(Collection entries)
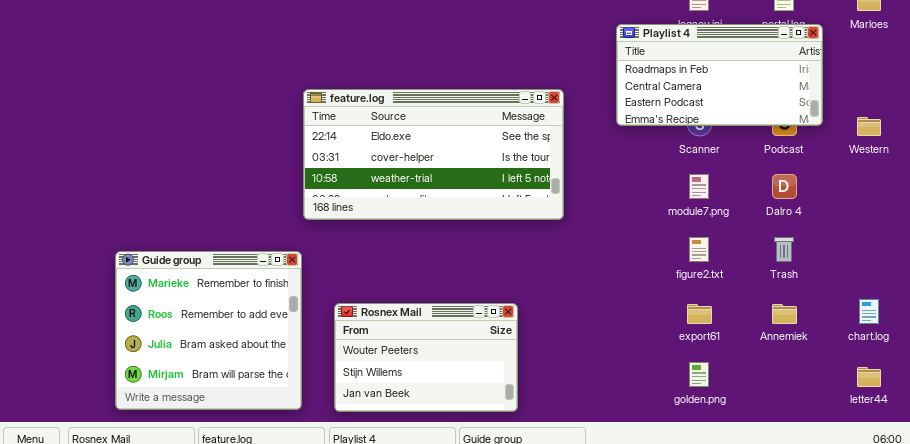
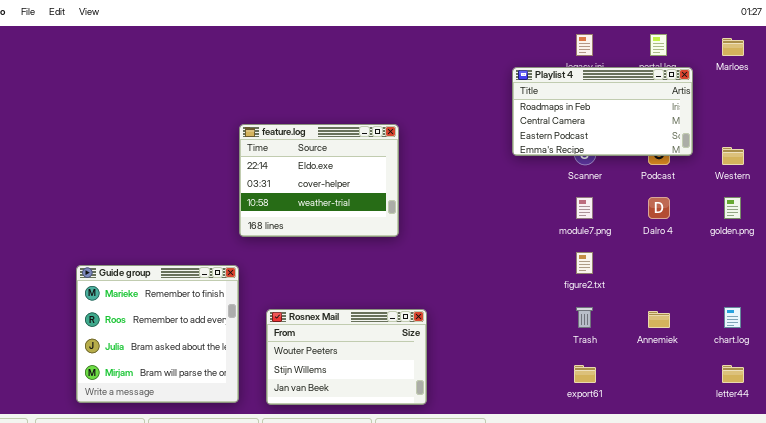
feature.log: [303,89,564,220] -> [239,124,399,237], resized
Trash: [774,237,794,262] -> [576,307,593,328], moved
export61: [687,304,712,324] -> [574,365,596,383], moved
golden.png: [689,362,709,387] -> [724,197,741,219], moved

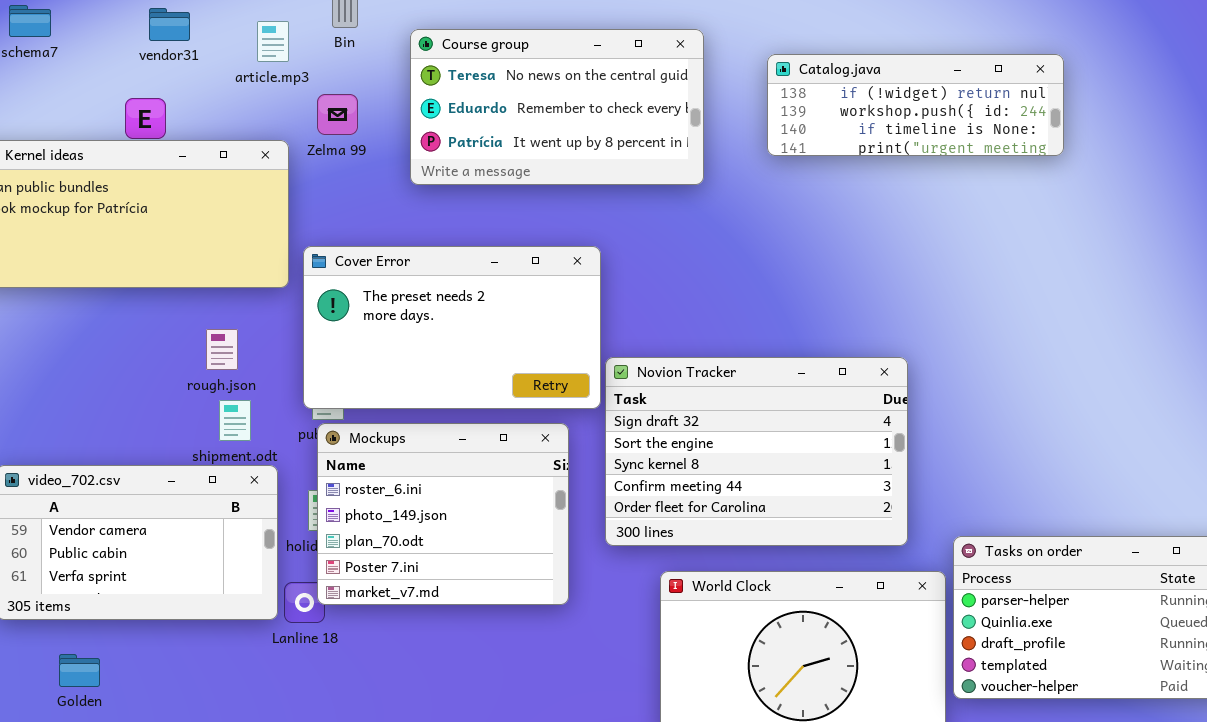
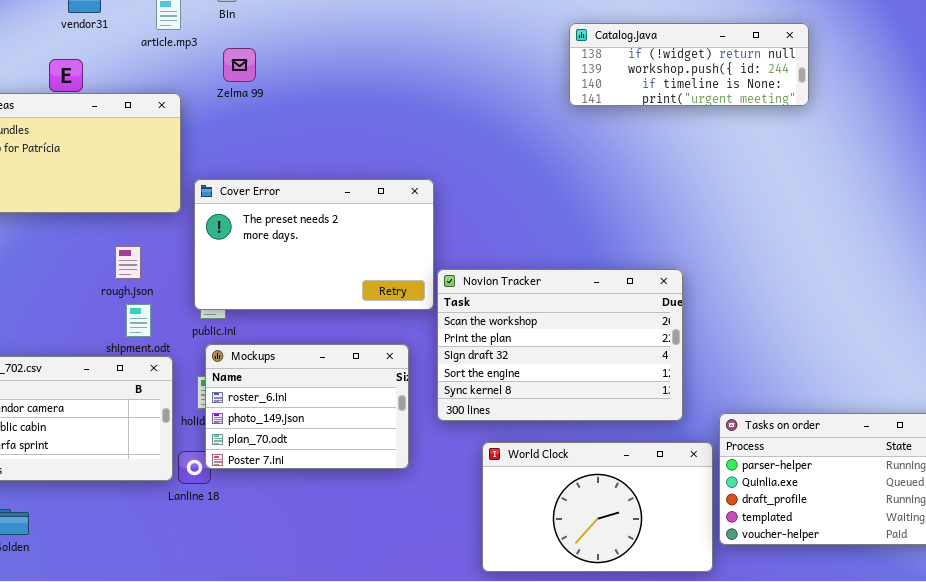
Course group: [410,29,704,185] -> none, closed
Zelma 99: [317,94,358,135] -> [223,48,256,82], moved
Novion Tracker: [605,357,908,546] -> [437,269,683,421], scrolled up 2 rows
Mockups: [317,423,569,605] -> [205,344,409,469], resized

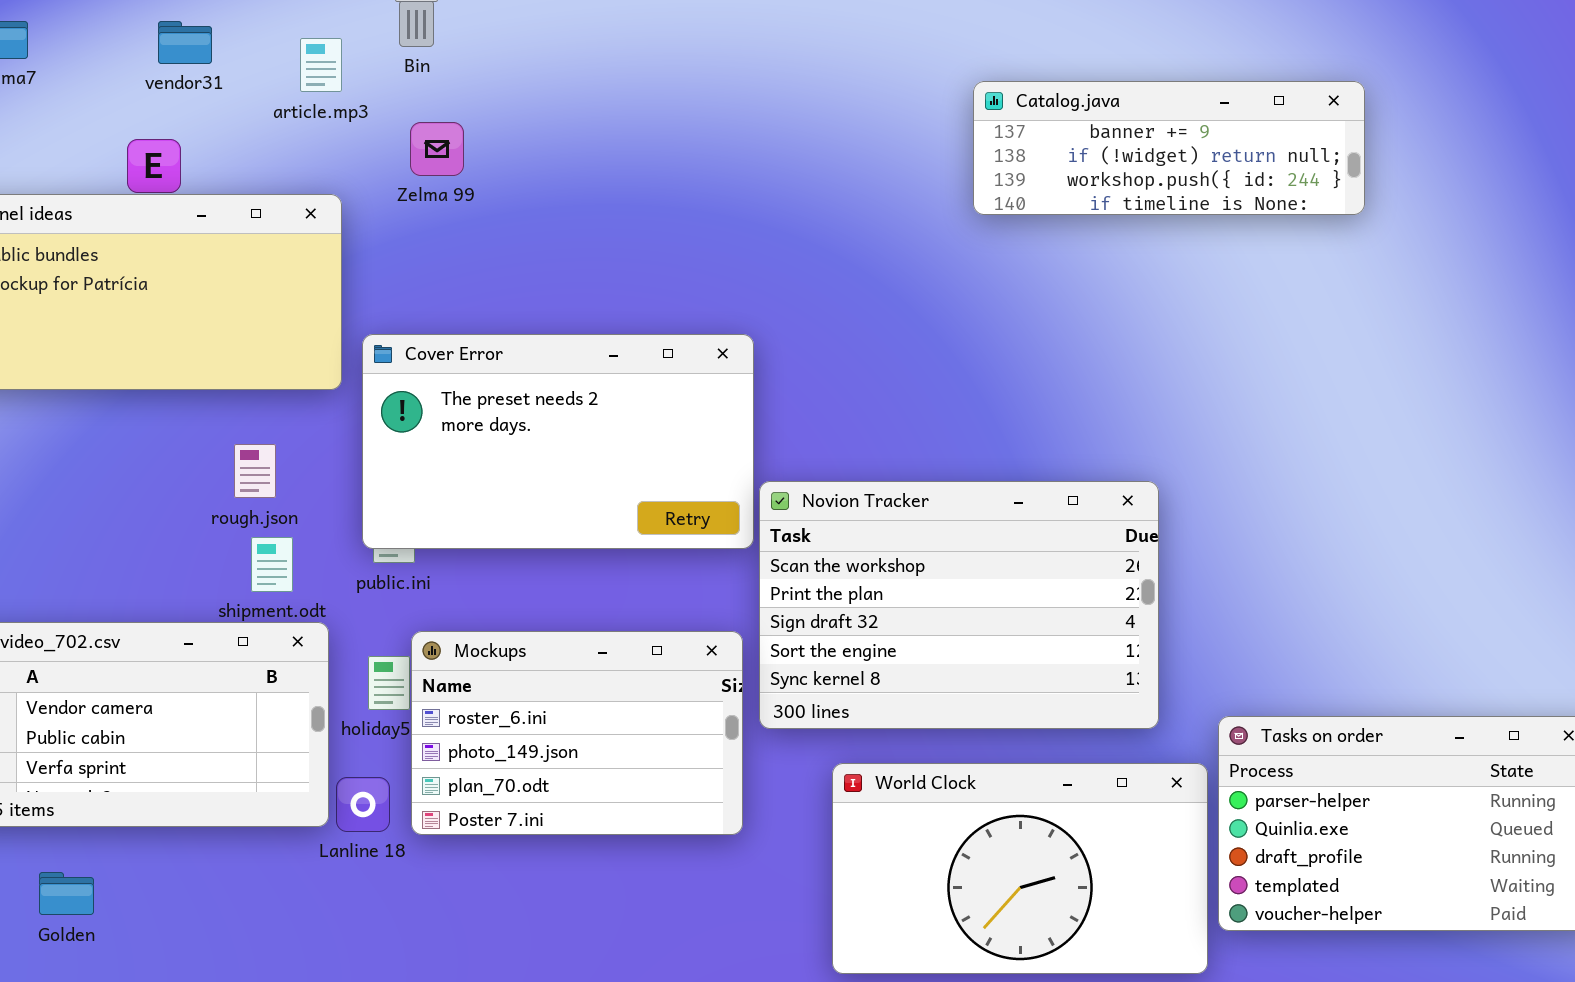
Catalog.java: [569,23,809,106] -> [973,81,1365,215], scrolled up 1 row
Mockups: [205,344,409,469] -> [411,631,743,835], moved

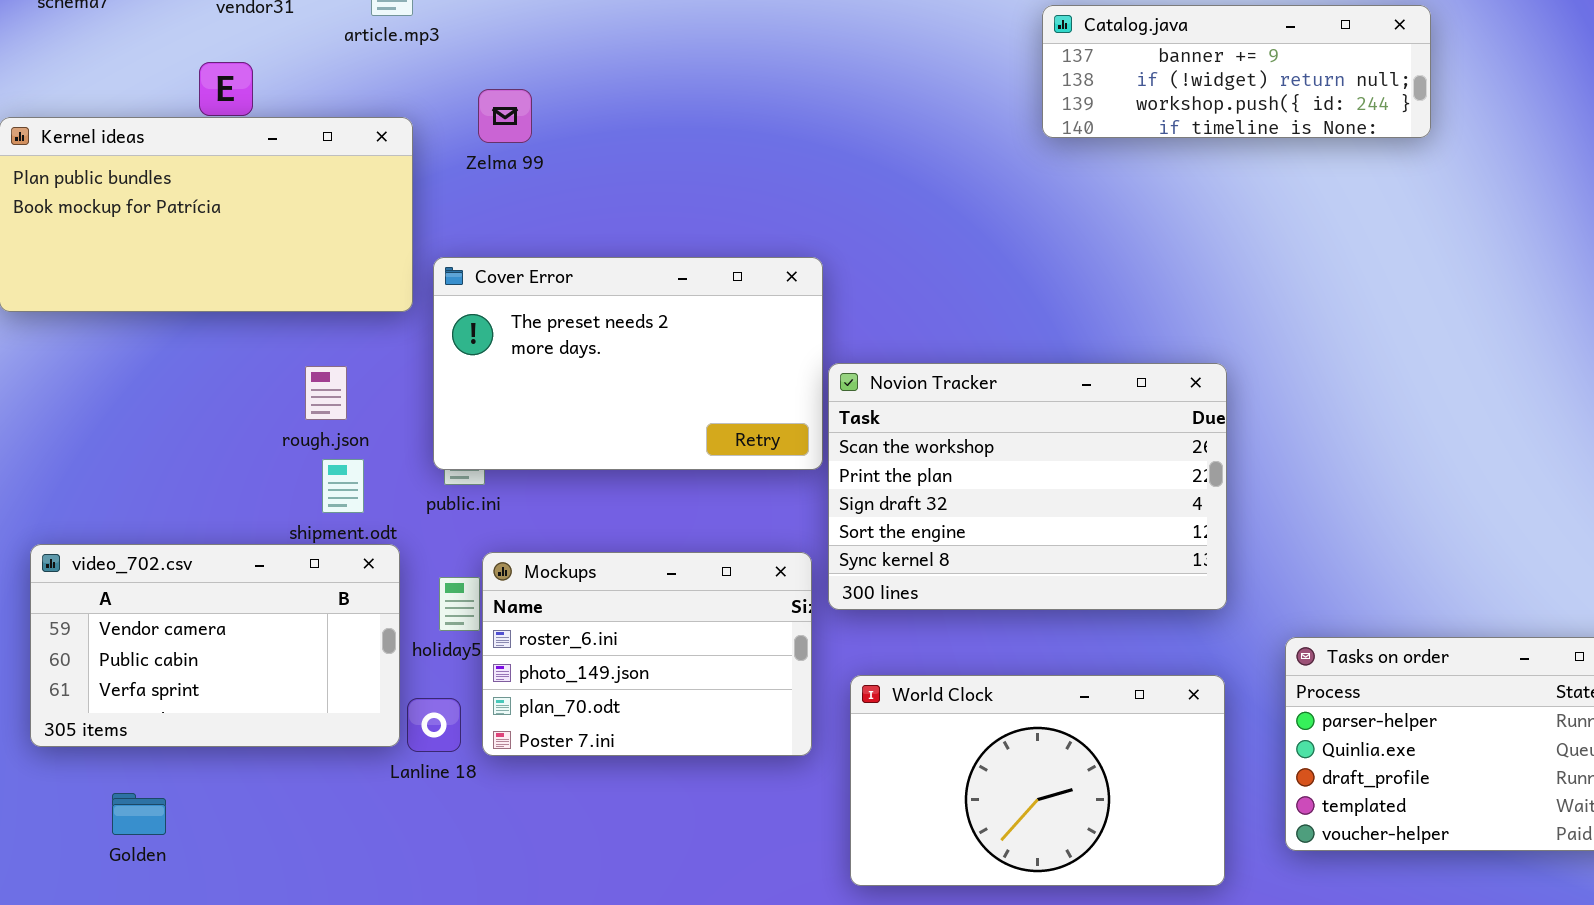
Zelma 99: [410,122,464,176] -> [478,89,532,143], moved
Novion Tracker: [759,481,1159,729] -> [828,363,1227,610], moved
World Clock: [832,763,1208,974] -> [850,675,1225,886], moved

### INSTRUCTIONS FOR THE TASK
The entries are to be transcribed word for word, without their images.

### SOLUTION TO THIS PROBLEM
feature.log: [303,89,564,220] -> [239,124,399,237], resized
Trash: [774,237,794,262] -> [576,307,593,328], moved
export61: [687,304,712,324] -> [574,365,596,383], moved
golden.png: [689,362,709,387] -> [724,197,741,219], moved

Course group: [410,29,704,185] -> none, closed
Zelma 99: [317,94,358,135] -> [223,48,256,82], moved
Novion Tracker: [605,357,908,546] -> [437,269,683,421], scrolled up 2 rows
Mockups: [317,423,569,605] -> [205,344,409,469], resized

Catalog.java: [569,23,809,106] -> [973,81,1365,215], scrolled up 1 row
Mockups: [205,344,409,469] -> [411,631,743,835], moved

Zelma 99: [410,122,464,176] -> [478,89,532,143], moved
Novion Tracker: [759,481,1159,729] -> [828,363,1227,610], moved
World Clock: [832,763,1208,974] -> [850,675,1225,886], moved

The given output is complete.